TASK STATEMENT ▸ Count up the lines below that include the string "grey" and report the number by itself.

RECORDED INFORMATION ▸
○ ○ ○

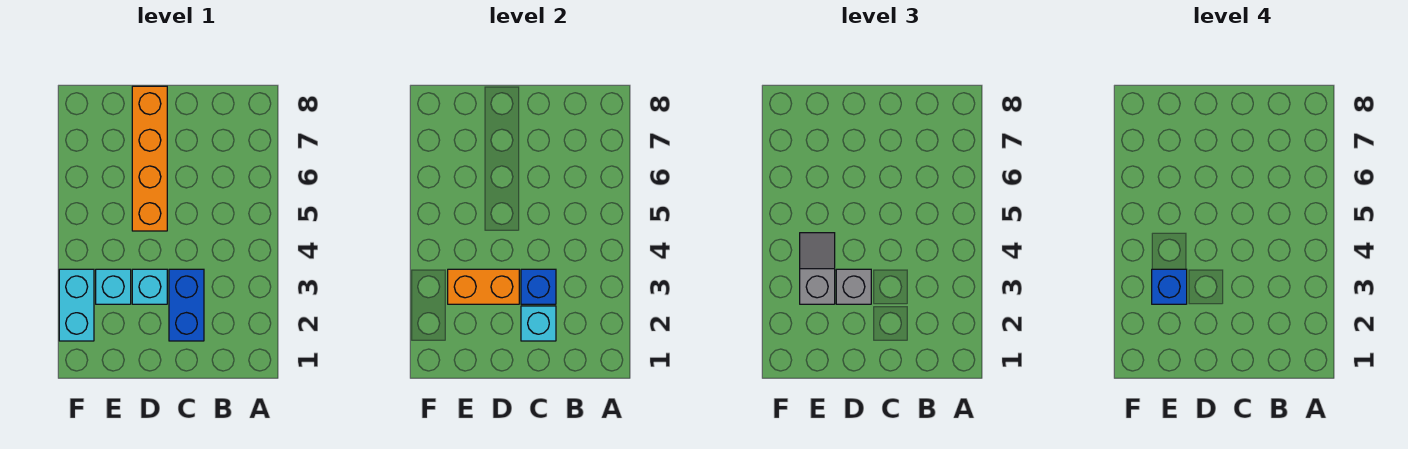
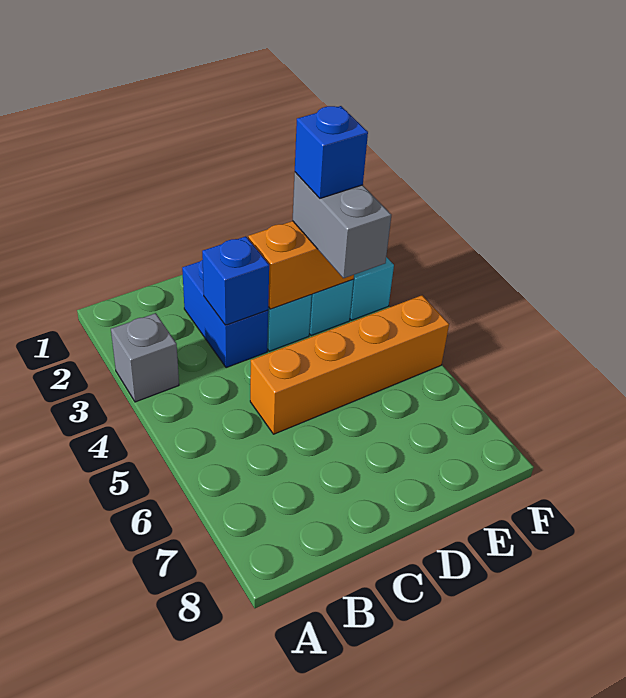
cyan brick C2 level 2 -> none
grey brick D3 level 3 -> grey brick A3 level 1
orange brick D5:D8 level 1 -> orange brick C5:F5 level 1
grey slope E3:E4 level 3 top 3 -> grey brick E3:E4 level 3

○ ○ ○

TASK RESULT ▸ 2